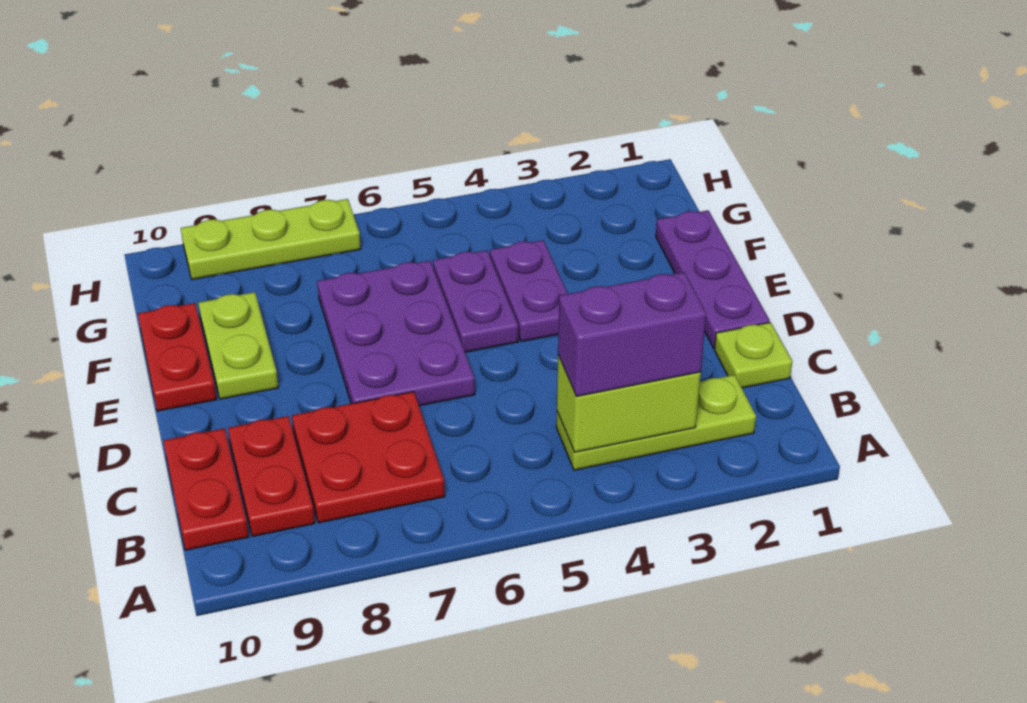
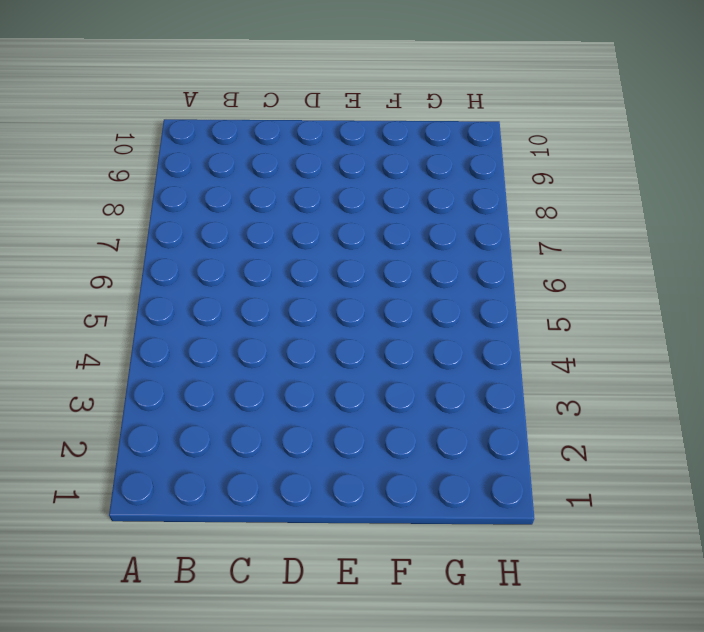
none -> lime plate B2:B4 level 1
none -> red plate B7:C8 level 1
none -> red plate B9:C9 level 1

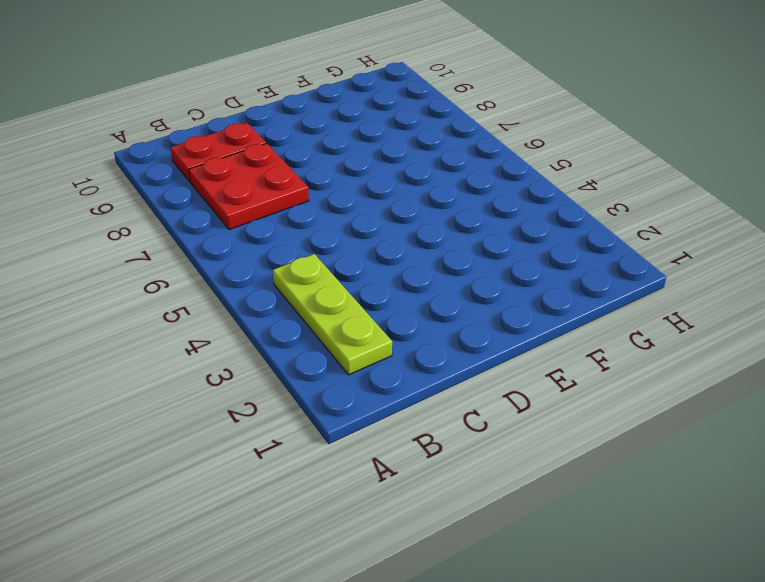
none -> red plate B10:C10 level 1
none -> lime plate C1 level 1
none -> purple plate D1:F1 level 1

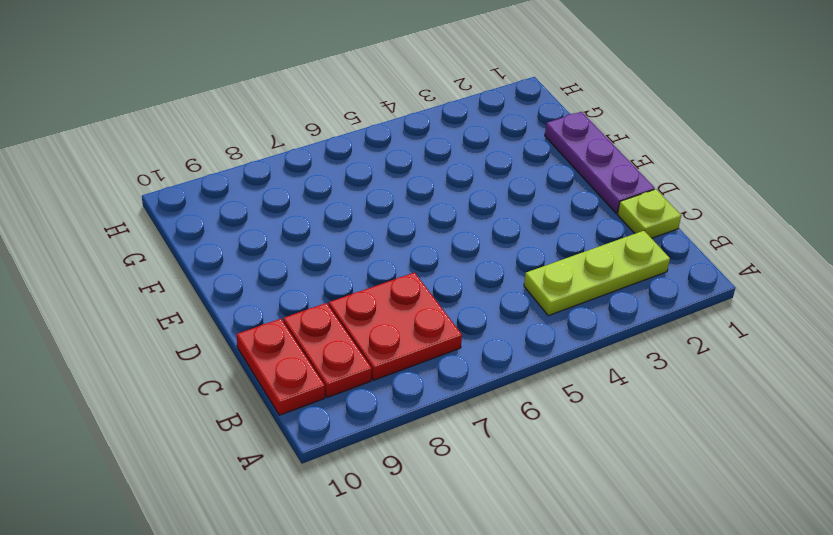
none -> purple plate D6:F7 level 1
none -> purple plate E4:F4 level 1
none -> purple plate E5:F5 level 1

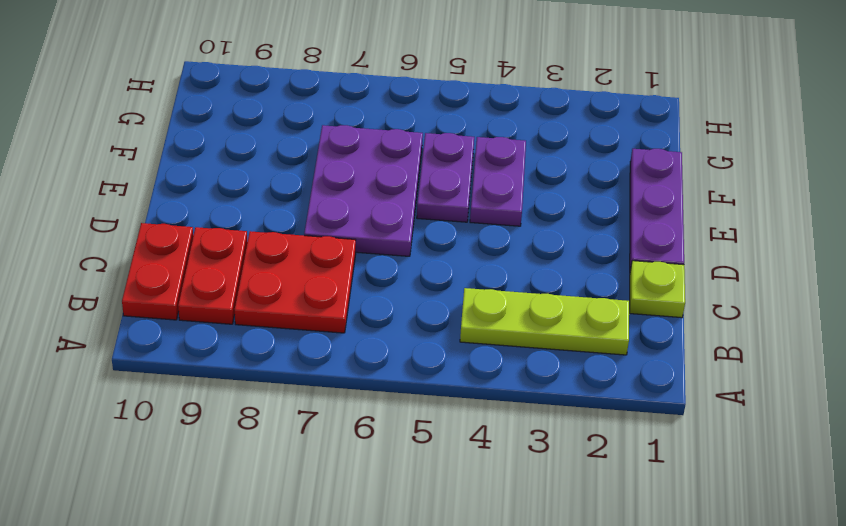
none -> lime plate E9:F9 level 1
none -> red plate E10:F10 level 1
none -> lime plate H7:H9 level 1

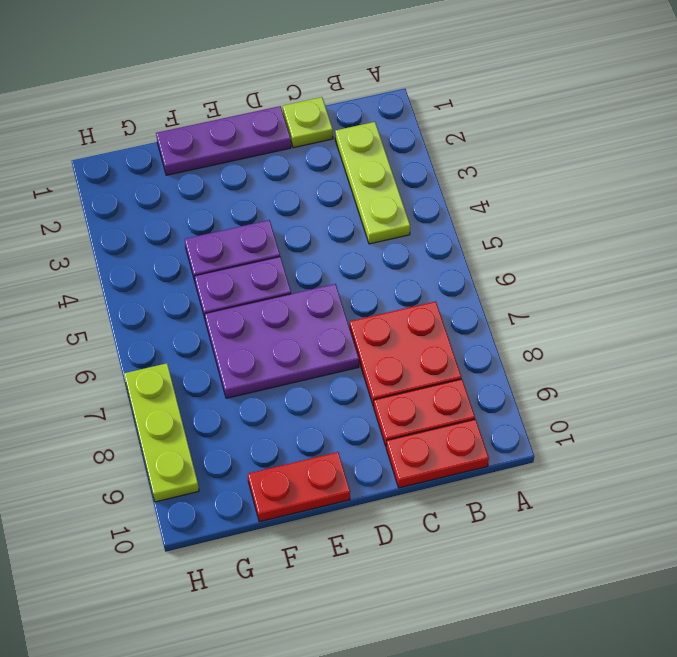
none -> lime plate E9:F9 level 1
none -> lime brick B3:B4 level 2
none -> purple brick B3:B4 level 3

——————

■ GOAL OF THE EXERCISE ■
Starting at the line that contains "none -> red plate B9:C9 level 1", reproduce each line exactly through the end of the entries above, leaving every picture out.

■ WRITTEN ANSWER ■
none -> red plate B9:C9 level 1

none -> red plate B10:C10 level 1
none -> lime plate C1 level 1
none -> purple plate D1:F1 level 1

none -> purple plate D6:F7 level 1
none -> purple plate E4:F4 level 1
none -> purple plate E5:F5 level 1

none -> lime plate E9:F9 level 1
none -> red plate E10:F10 level 1
none -> lime plate H7:H9 level 1

none -> lime plate E9:F9 level 1
none -> lime brick B3:B4 level 2
none -> purple brick B3:B4 level 3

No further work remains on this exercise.